[[ Available data open ]]

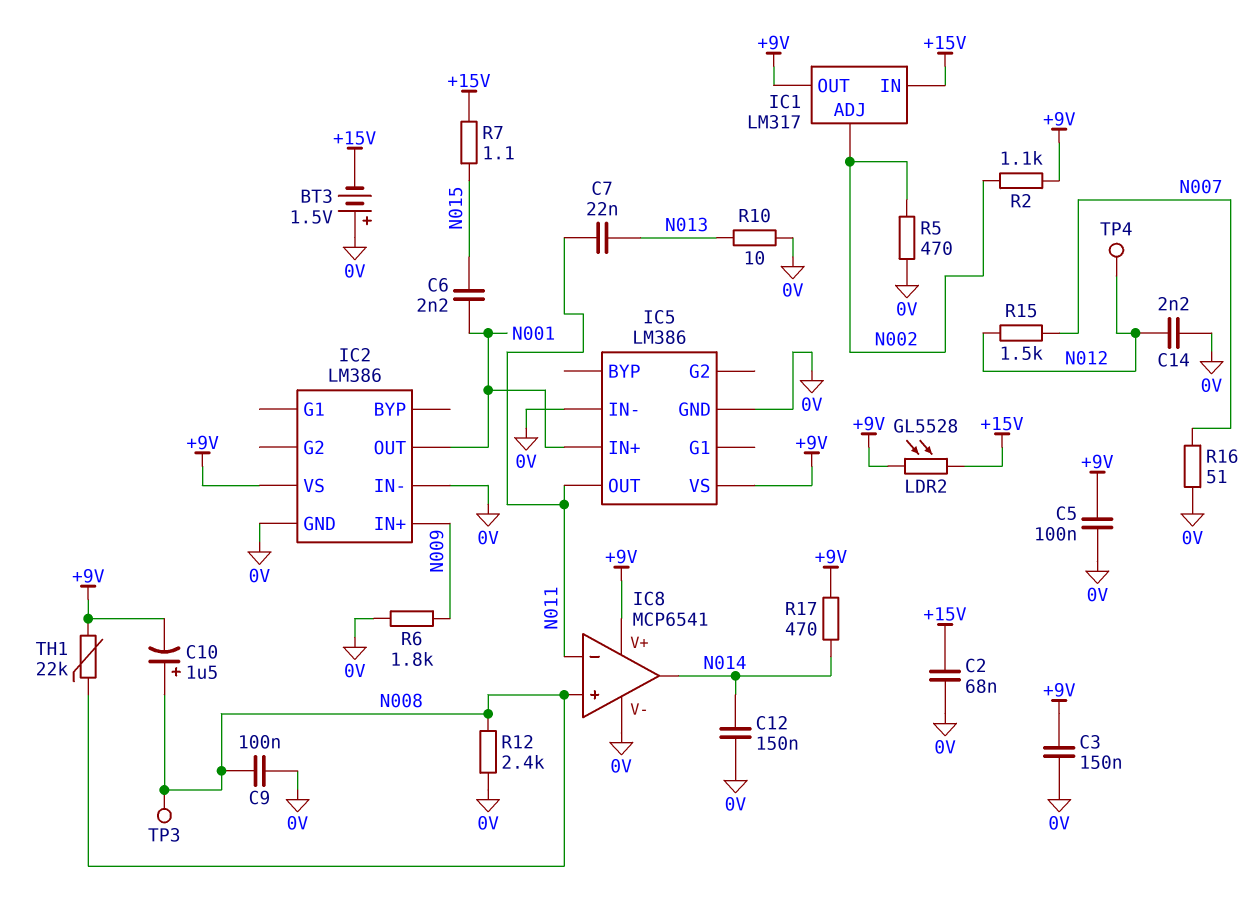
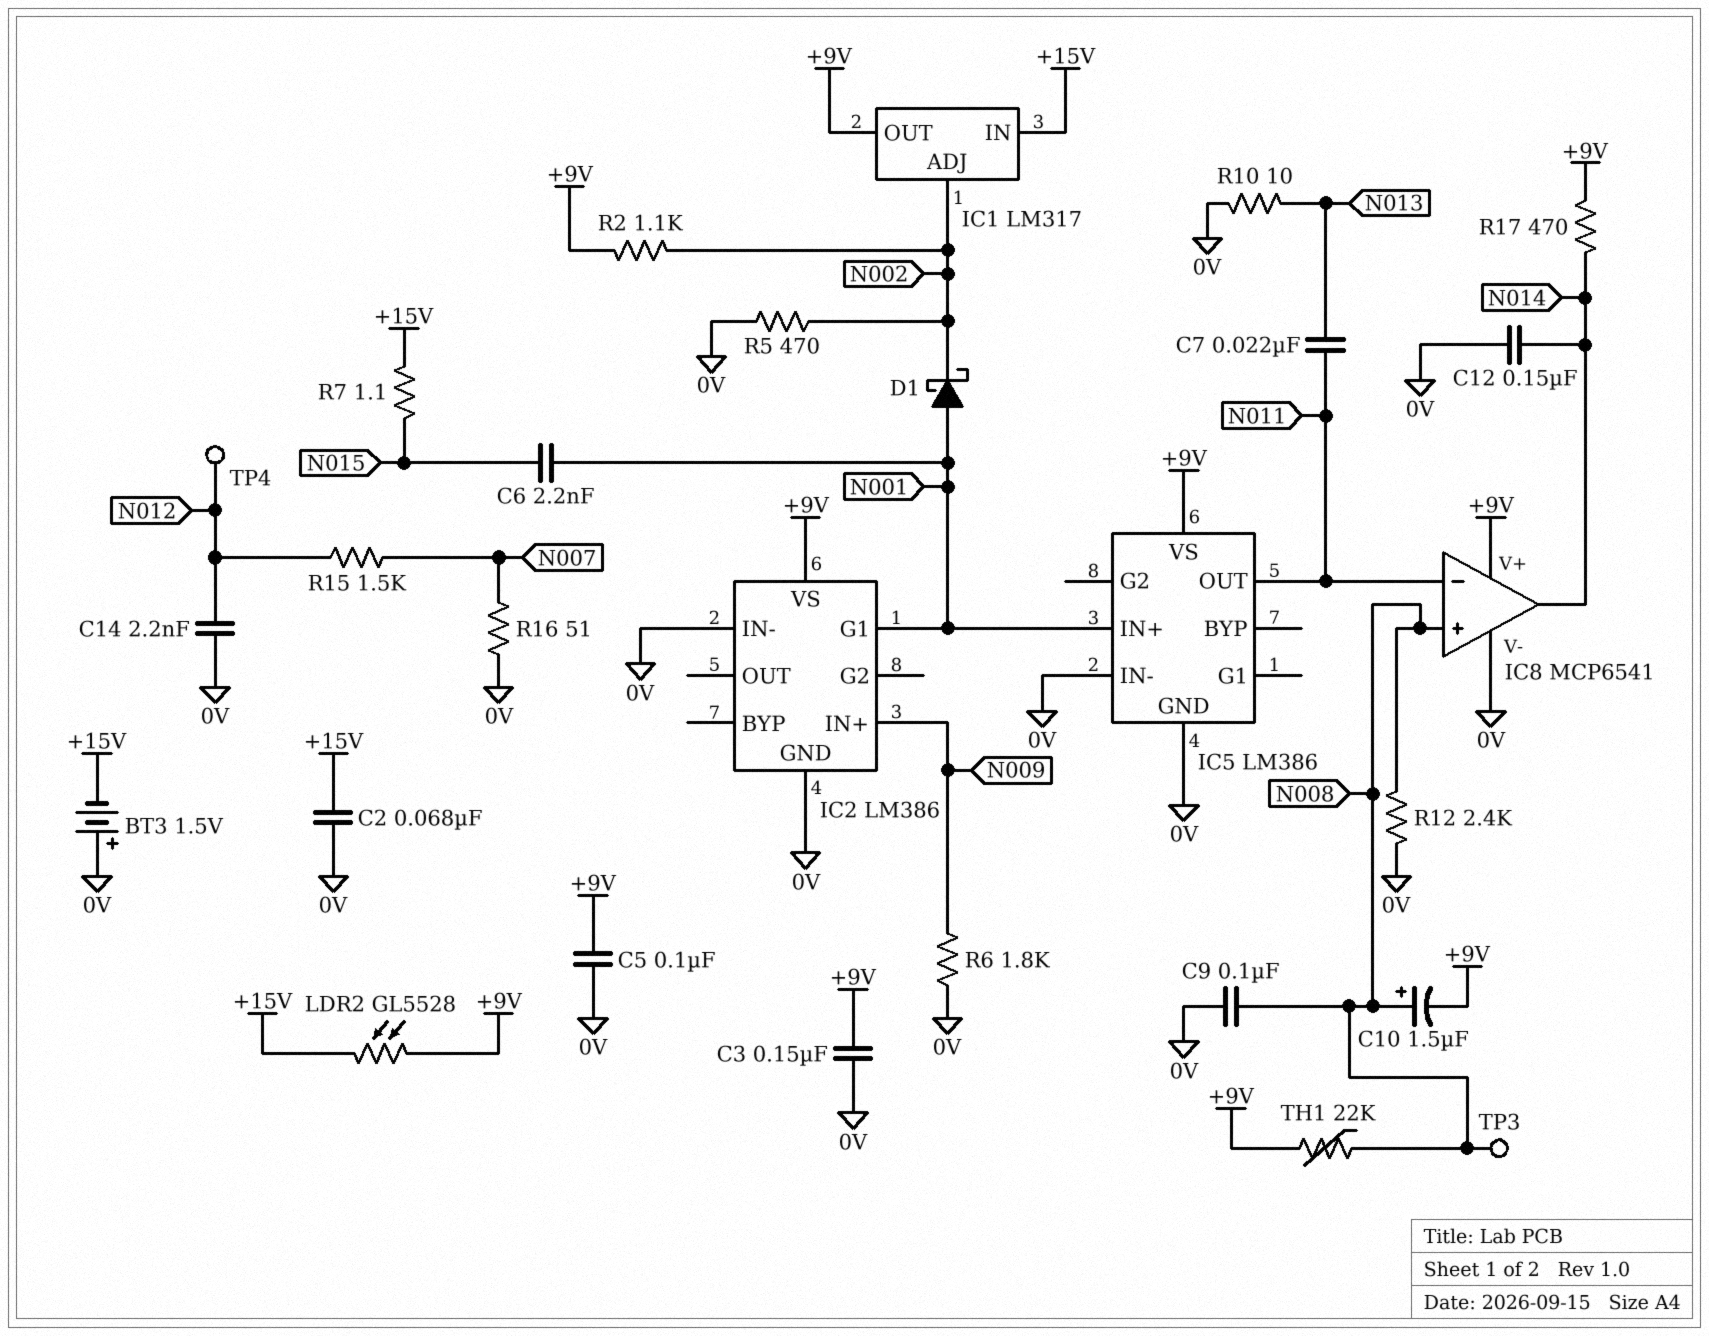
D1: none -> schottky (A N001, K N002)
IC2 pin G1: none -> N001
IC2 pin OUT: N001 -> none

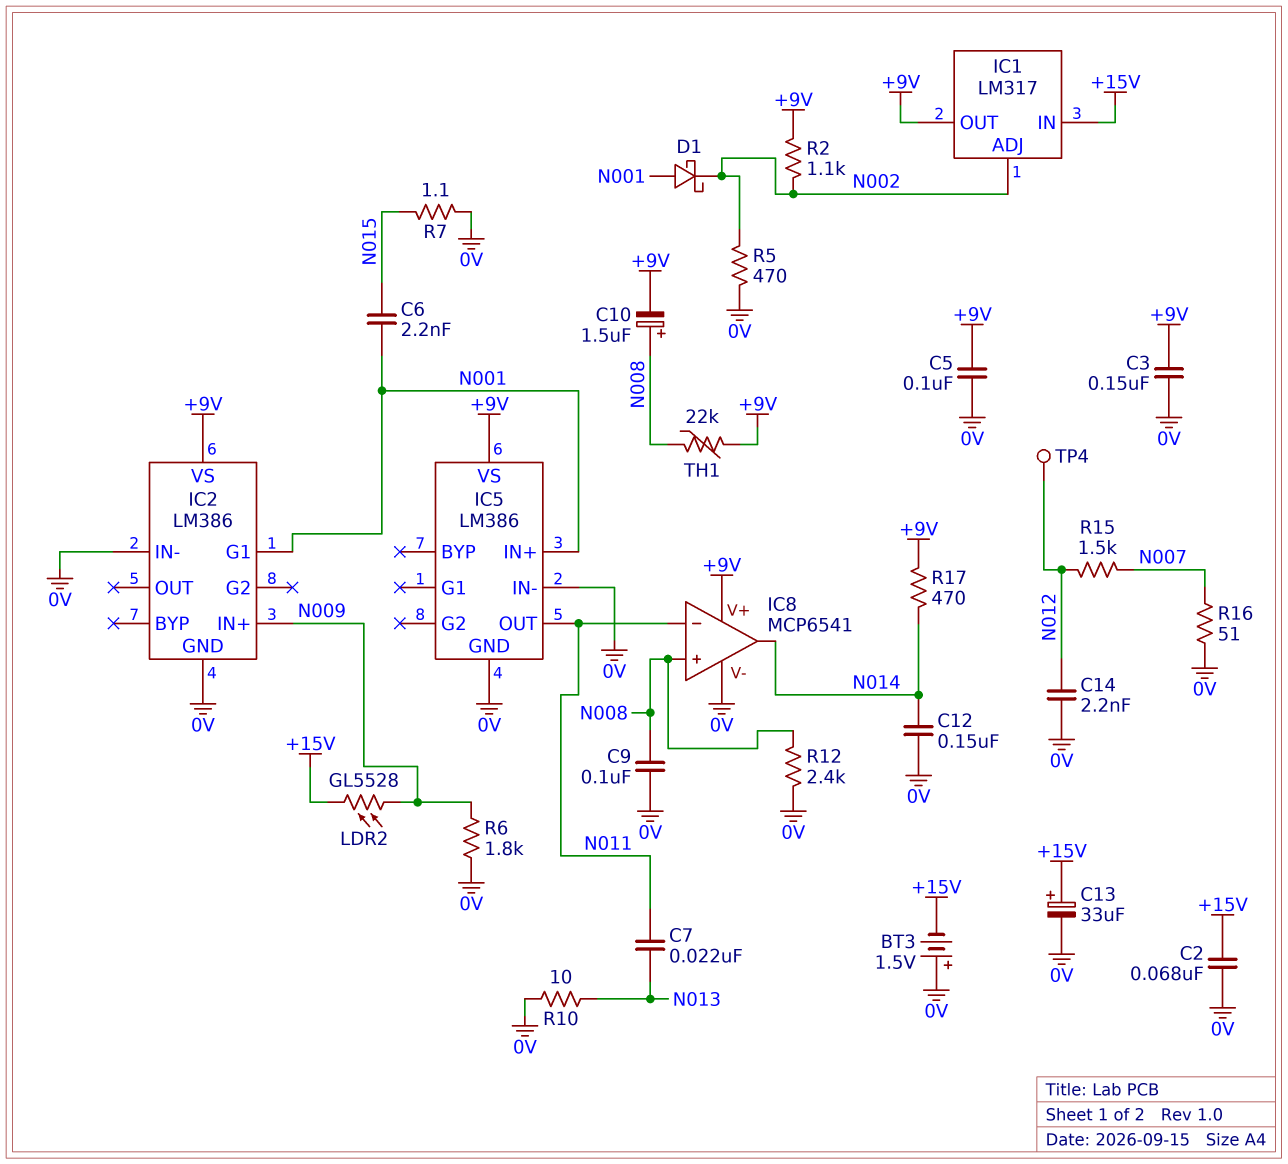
C13: none -> 33uF (plus +15V, minus 0V)
LDR2: GL5528 (+9V, +15V) -> GL5528 (+15V, N009)
R7: 1.1 (+15V, N015) -> 1.1 (0V, N015)
TP3: test point (N008) -> none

[[ Available data closed ]]

> **Task description**: Which of the lines above mention the word "none"? Pull those lines out.

> **Exercise output**:
D1: none -> schottky (A N001, K N002)
IC2 pin G1: none -> N001
IC2 pin OUT: N001 -> none
C13: none -> 33uF (plus +15V, minus 0V)
TP3: test point (N008) -> none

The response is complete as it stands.